> Aim of the task
Keep the lines exact and the pictures out as you repeat the following listing.

> Entries shown

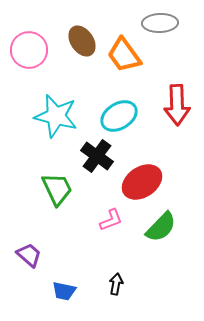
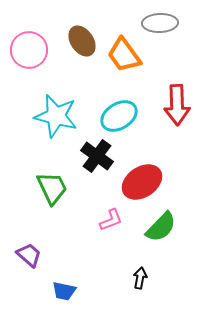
green trapezoid: moved 5 px left, 1 px up
black arrow: moved 24 px right, 6 px up
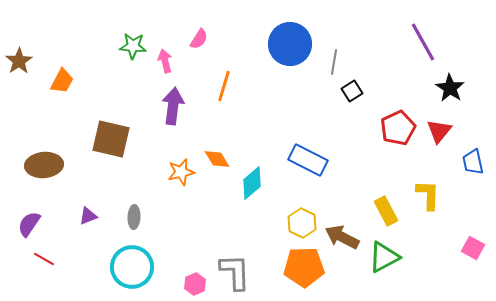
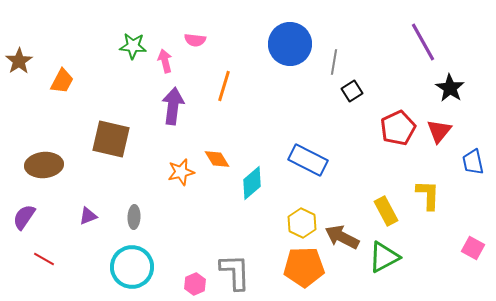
pink semicircle: moved 4 px left, 1 px down; rotated 65 degrees clockwise
purple semicircle: moved 5 px left, 7 px up
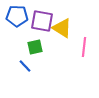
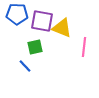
blue pentagon: moved 2 px up
yellow triangle: rotated 10 degrees counterclockwise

> Worked solution
green trapezoid: moved 5 px left, 1 px up
black arrow: moved 24 px right, 6 px up
pink semicircle: moved 4 px left, 1 px down; rotated 65 degrees clockwise
purple semicircle: moved 5 px left, 7 px up
blue pentagon: moved 2 px up
yellow triangle: rotated 10 degrees counterclockwise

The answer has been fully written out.